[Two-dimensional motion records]
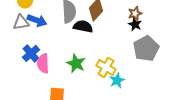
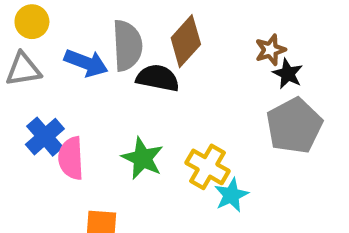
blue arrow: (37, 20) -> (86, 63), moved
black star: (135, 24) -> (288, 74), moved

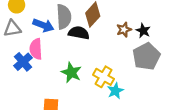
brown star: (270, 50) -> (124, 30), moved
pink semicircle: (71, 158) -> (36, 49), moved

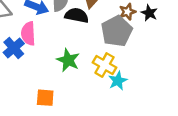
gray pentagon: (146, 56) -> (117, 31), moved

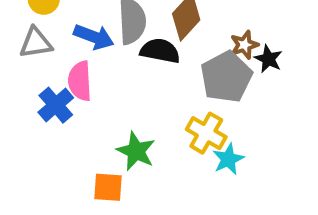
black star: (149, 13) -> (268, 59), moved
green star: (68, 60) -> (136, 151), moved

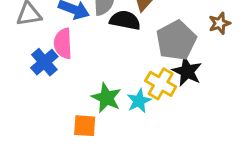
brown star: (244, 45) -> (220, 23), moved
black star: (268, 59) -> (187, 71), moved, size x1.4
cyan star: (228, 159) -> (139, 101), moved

...

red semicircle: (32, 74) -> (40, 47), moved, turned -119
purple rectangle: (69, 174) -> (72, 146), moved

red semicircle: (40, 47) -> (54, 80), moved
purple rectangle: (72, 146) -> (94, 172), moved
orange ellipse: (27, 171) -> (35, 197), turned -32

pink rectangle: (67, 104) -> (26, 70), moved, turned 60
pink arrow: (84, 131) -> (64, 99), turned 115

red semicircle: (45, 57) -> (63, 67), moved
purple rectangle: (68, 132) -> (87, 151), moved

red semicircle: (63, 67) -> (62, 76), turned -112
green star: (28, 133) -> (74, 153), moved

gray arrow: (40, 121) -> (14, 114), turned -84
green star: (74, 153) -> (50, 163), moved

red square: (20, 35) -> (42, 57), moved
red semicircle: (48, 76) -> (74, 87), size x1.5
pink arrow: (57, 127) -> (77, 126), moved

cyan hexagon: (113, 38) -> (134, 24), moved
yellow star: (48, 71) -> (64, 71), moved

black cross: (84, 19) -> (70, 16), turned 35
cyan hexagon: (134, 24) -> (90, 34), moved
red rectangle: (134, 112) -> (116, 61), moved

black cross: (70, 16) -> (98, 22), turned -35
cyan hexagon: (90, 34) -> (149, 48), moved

**EXERCISE DETAILS**
Copy the lines above exactly, beginning at the line that has "red semicircle: (63, 67)" and stopping after the line that has "cyan hexagon: (90, 34) -> (149, 48), moved", and omit the rest.

**ANSWER TO THE PROBLEM**
red semicircle: (63, 67) -> (62, 76), turned -112
green star: (28, 133) -> (74, 153), moved

gray arrow: (40, 121) -> (14, 114), turned -84
green star: (74, 153) -> (50, 163), moved

red square: (20, 35) -> (42, 57), moved
red semicircle: (48, 76) -> (74, 87), size x1.5
pink arrow: (57, 127) -> (77, 126), moved

cyan hexagon: (113, 38) -> (134, 24), moved
yellow star: (48, 71) -> (64, 71), moved

black cross: (84, 19) -> (70, 16), turned 35
cyan hexagon: (134, 24) -> (90, 34), moved
red rectangle: (134, 112) -> (116, 61), moved

black cross: (70, 16) -> (98, 22), turned -35
cyan hexagon: (90, 34) -> (149, 48), moved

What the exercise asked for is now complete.